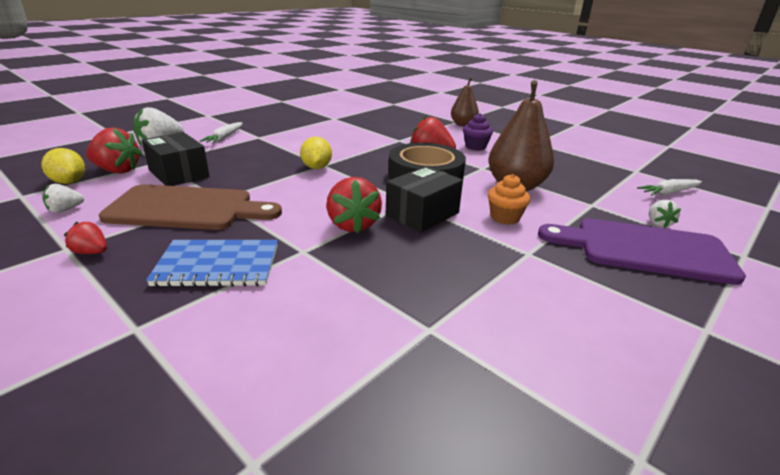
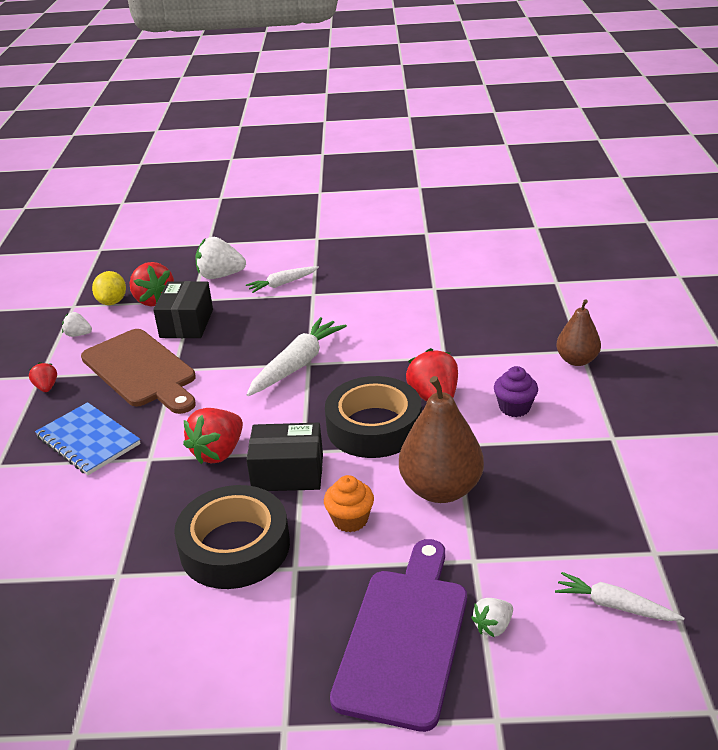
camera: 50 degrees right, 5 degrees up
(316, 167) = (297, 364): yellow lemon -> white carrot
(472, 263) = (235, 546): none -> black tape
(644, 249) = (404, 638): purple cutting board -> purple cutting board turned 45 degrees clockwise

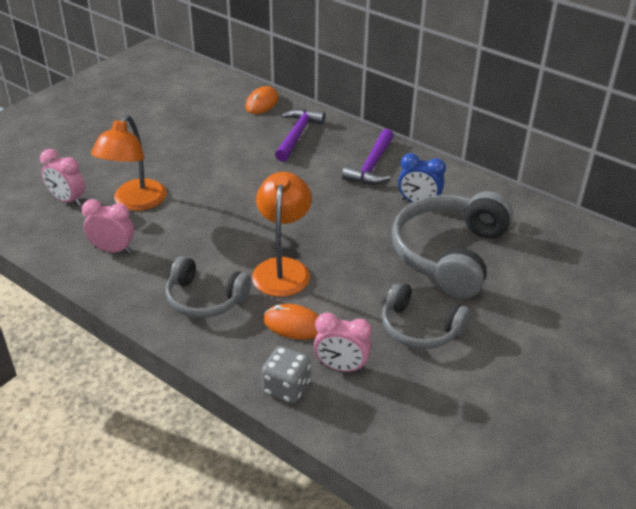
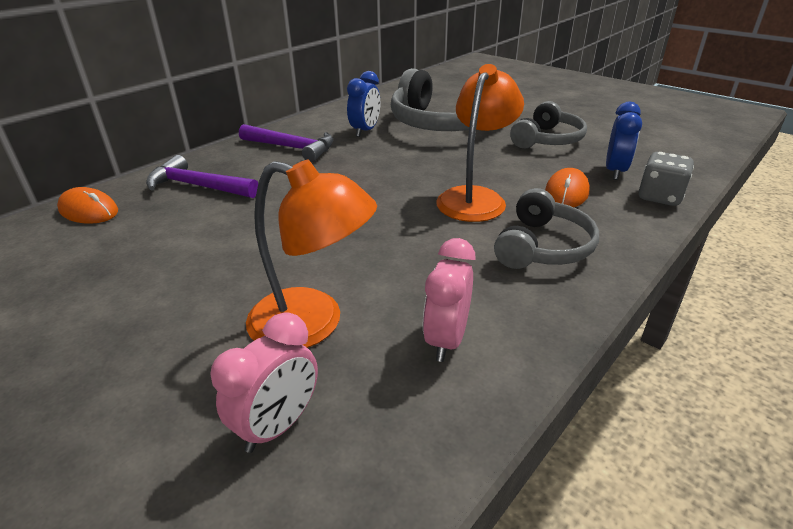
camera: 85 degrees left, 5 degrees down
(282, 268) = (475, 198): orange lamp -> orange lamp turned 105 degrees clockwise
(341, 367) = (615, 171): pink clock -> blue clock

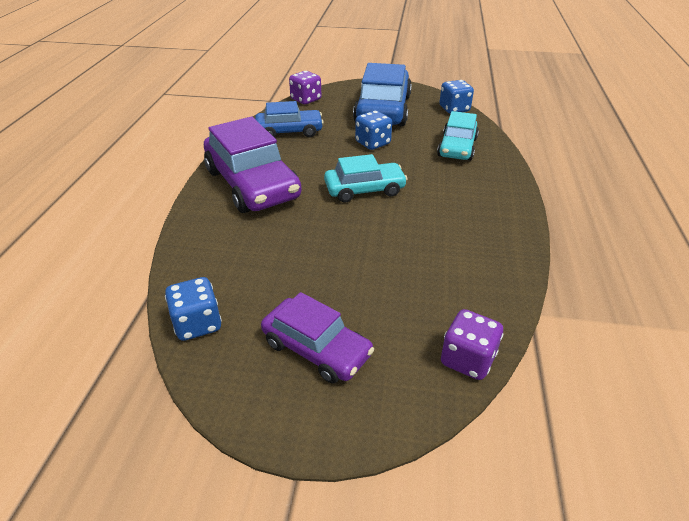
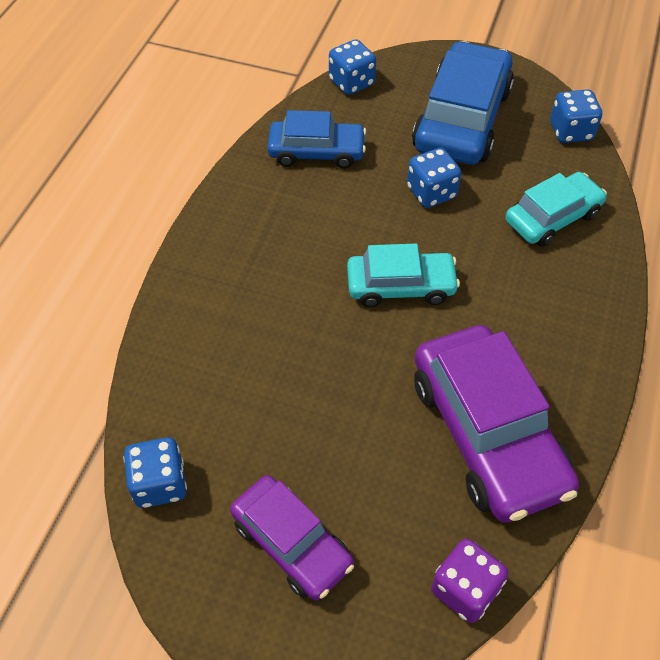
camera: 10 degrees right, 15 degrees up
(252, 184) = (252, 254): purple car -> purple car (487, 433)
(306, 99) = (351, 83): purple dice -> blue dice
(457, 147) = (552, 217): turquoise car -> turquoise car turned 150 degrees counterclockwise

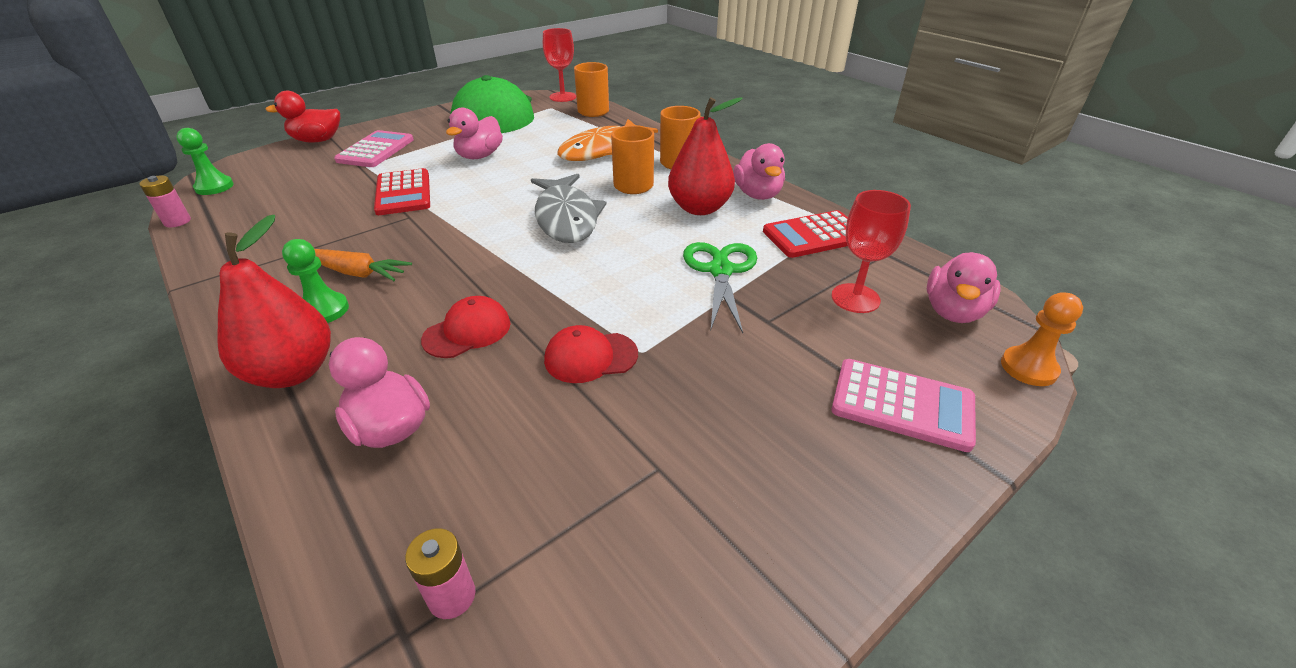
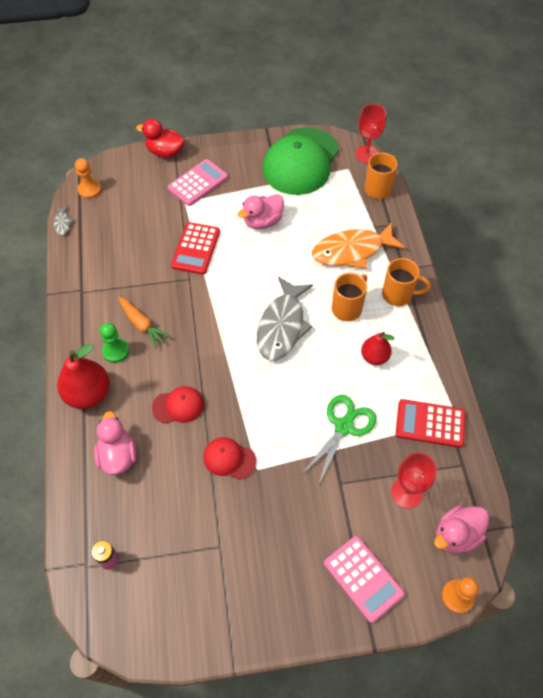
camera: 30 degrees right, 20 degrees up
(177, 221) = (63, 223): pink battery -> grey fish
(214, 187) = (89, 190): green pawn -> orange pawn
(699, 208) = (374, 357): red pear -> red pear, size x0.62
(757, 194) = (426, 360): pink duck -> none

TASK: The lines from the one containing "(644, 249) = (404, 638): purple" through the last line of the data above are to be transcribed exactly, both included, with all pictures left out.

RESPONSE TO THIS TASK:
(644, 249) = (404, 638): purple cutting board -> purple cutting board turned 45 degrees clockwise

camera: 85 degrees left, 5 degrees down
(282, 268) = (475, 198): orange lamp -> orange lamp turned 105 degrees clockwise
(341, 367) = (615, 171): pink clock -> blue clock

camera: 10 degrees right, 15 degrees up
(252, 184) = (252, 254): purple car -> purple car (487, 433)
(306, 99) = (351, 83): purple dice -> blue dice
(457, 147) = (552, 217): turquoise car -> turquoise car turned 150 degrees counterclockwise

camera: 30 degrees right, 20 degrees up
(177, 221) = (63, 223): pink battery -> grey fish
(214, 187) = (89, 190): green pawn -> orange pawn
(699, 208) = (374, 357): red pear -> red pear, size x0.62
(757, 194) = (426, 360): pink duck -> none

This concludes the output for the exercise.